What you are asked to do :: Scan the listing below and copy each line holding the word "white".

Material to process ::
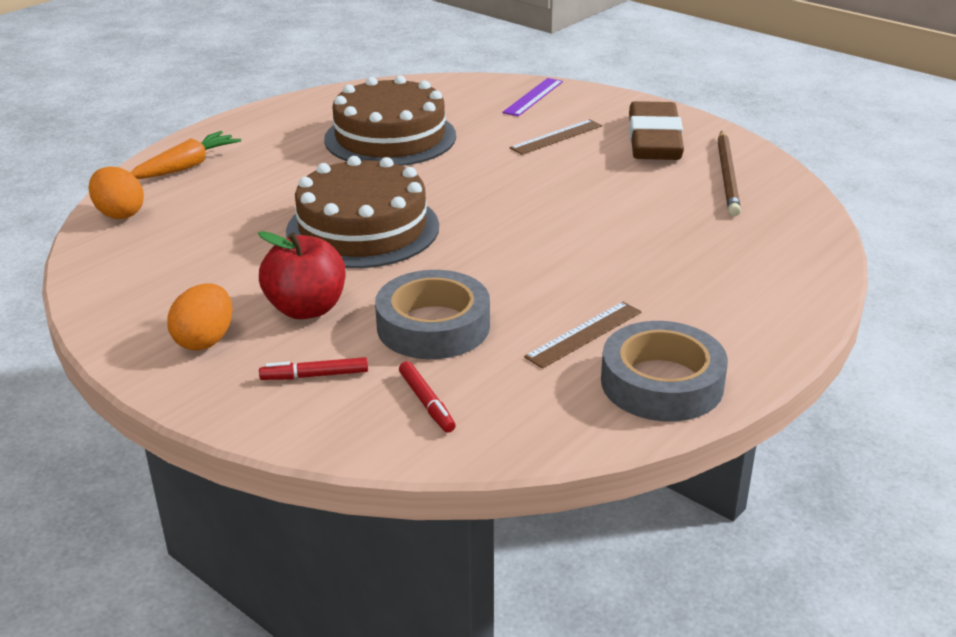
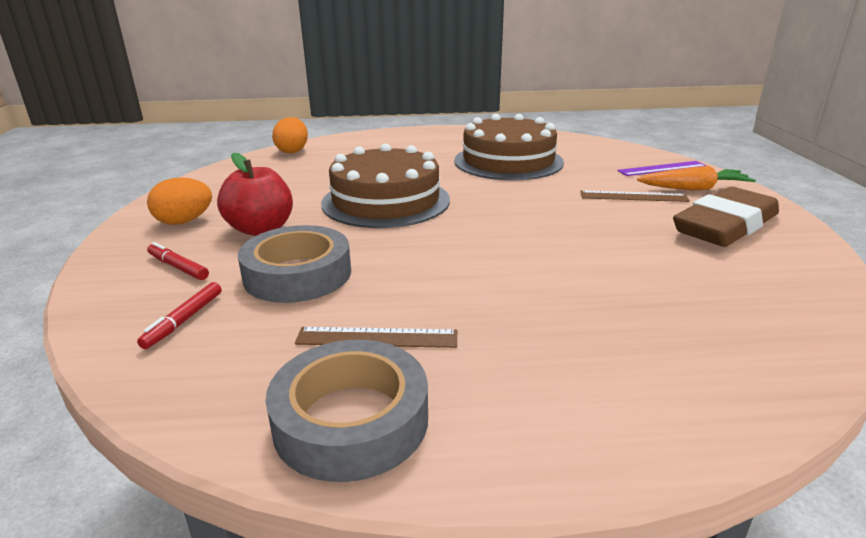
camera: 45 degrees right, 5 degrees down
(186, 166) = (368, 141): orange carrot -> orange carrot (694, 189)
(727, 176) = (760, 278): brown pencil -> none

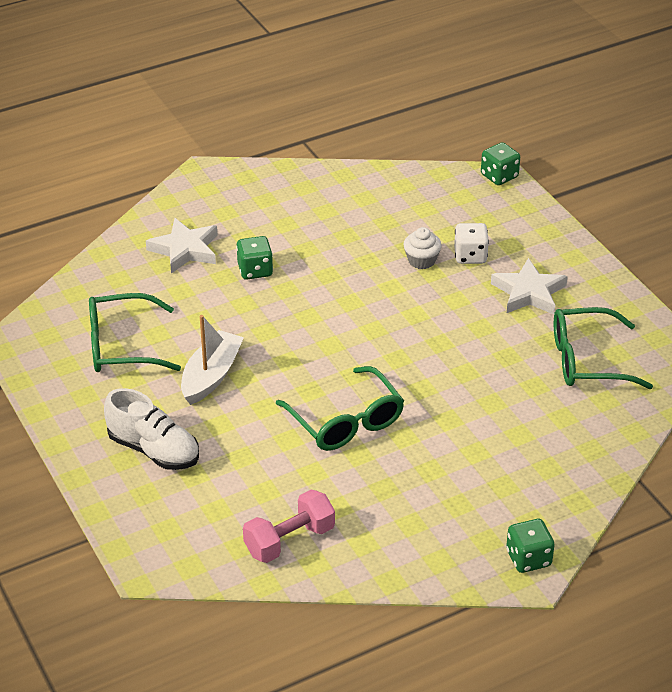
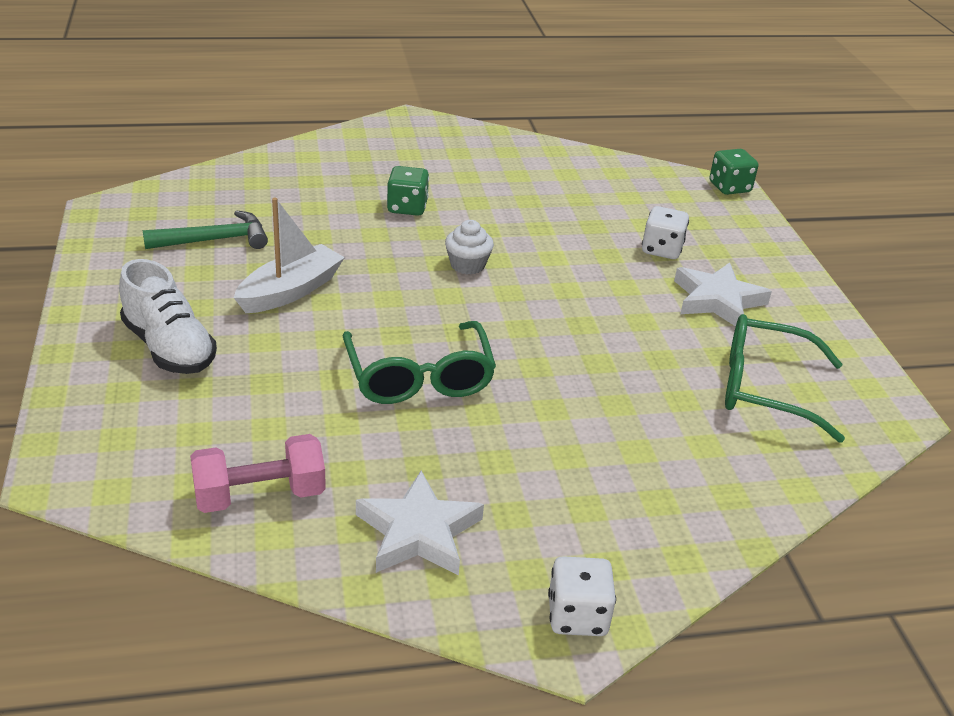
camera: 15 degrees right, 5 degrees down
(123, 346) = (214, 240): green glasses -> green hammer
(185, 250) = (344, 174): white star -> white star (418, 532)
(421, 260) = (602, 241): white cupcake -> white cupcake (467, 265)
(528, 558) = (577, 616): green dice -> white dice

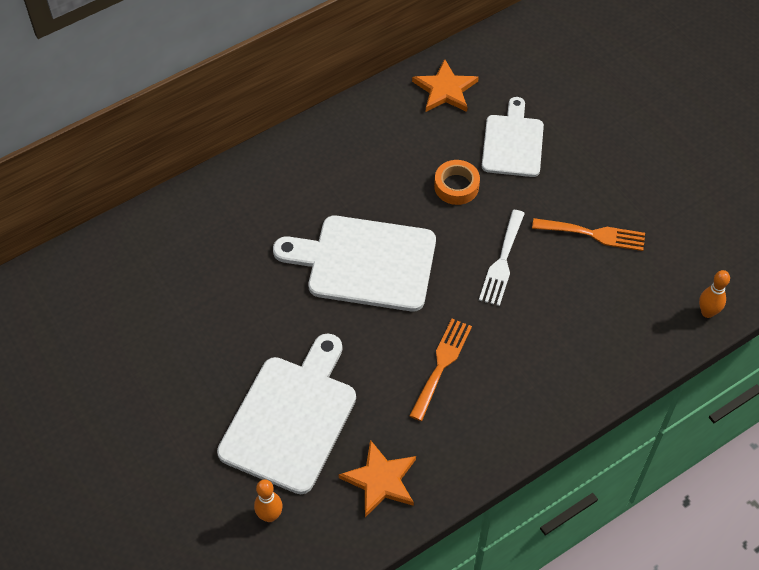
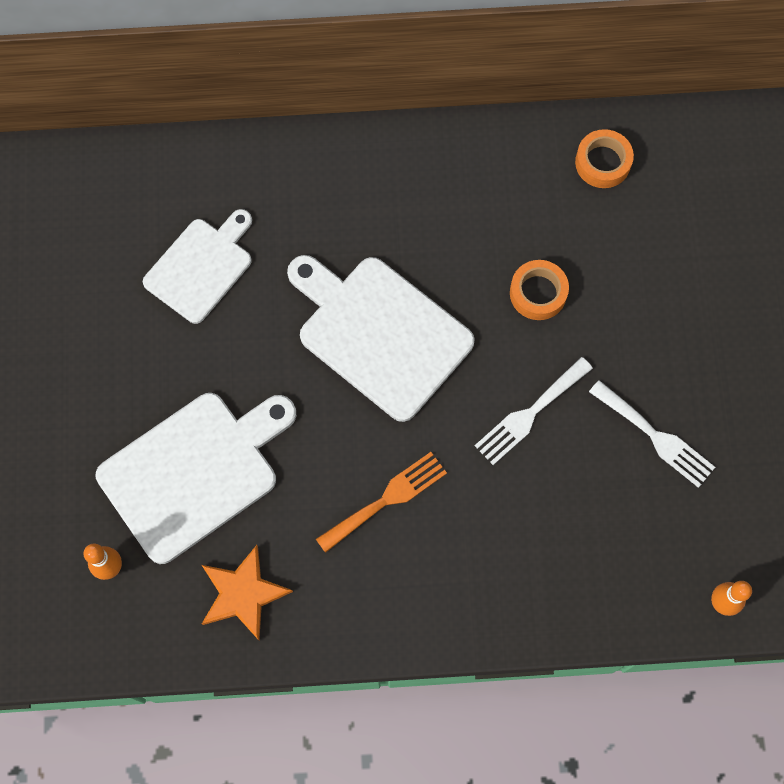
camera: 30 degrees right, 15 degrees up
(445, 90) = (602, 162): orange star -> orange tape
(513, 143) = (637, 272): white cutting board -> white cutting board (201, 267)
(594, 234) = (655, 436): orange fork -> white fork

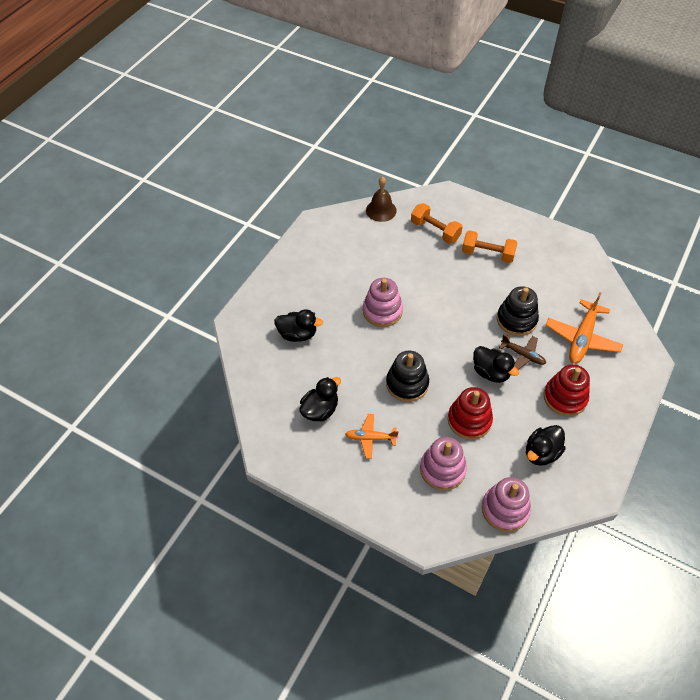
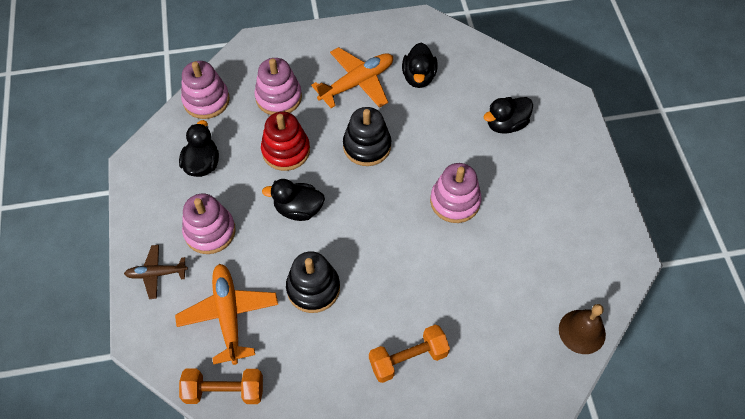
camera: 140 degrees right, 5 degrees up
(370, 438) = (357, 83): orange plane -> orange plane, size x1.67
(435, 231) = (494, 348): orange dumbbell -> orange dumbbell (224, 391)
(523, 355) = (279, 250): brown plane -> brown plane (156, 274)
(565, 398) = (210, 231): red stacking toy -> pink stacking toy

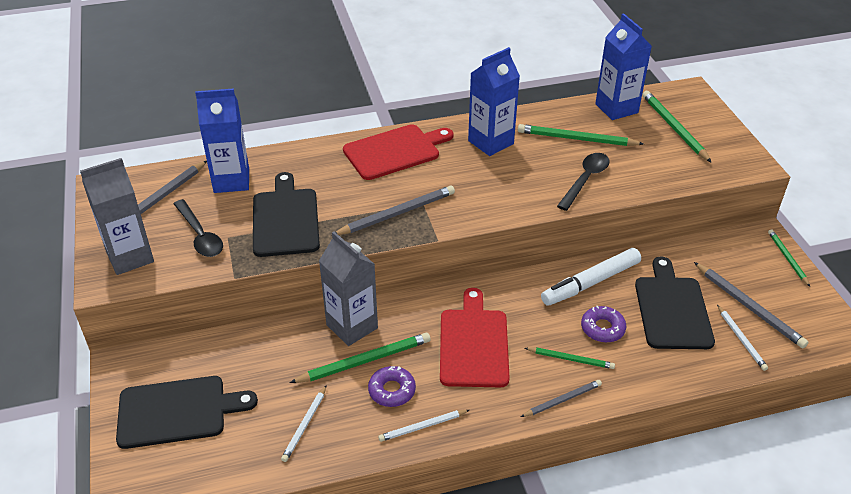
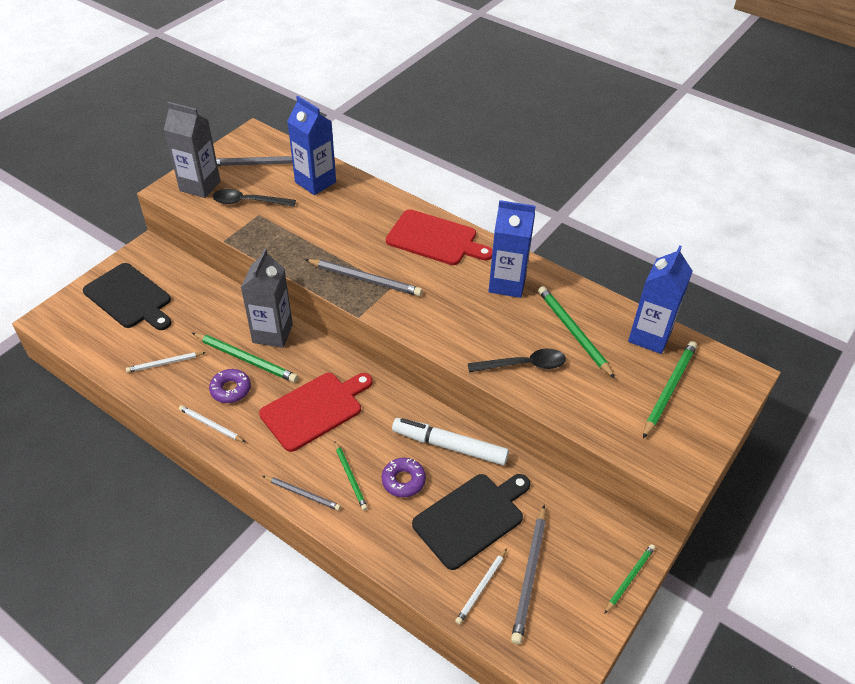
camera: 50 degrees right, 5 degrees up
(200, 235) = (248, 202): black spoon -> black spoon turned 75 degrees clockwise
(285, 219) = (302, 229): black cutting board -> none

Solved problem ::
(185, 250) = (344, 174): white star -> white star (418, 532)
(421, 260) = (602, 241): white cupcake -> white cupcake (467, 265)
(528, 558) = (577, 616): green dice -> white dice
(513, 143) = (637, 272): white cutting board -> white cutting board (201, 267)
(594, 234) = (655, 436): orange fork -> white fork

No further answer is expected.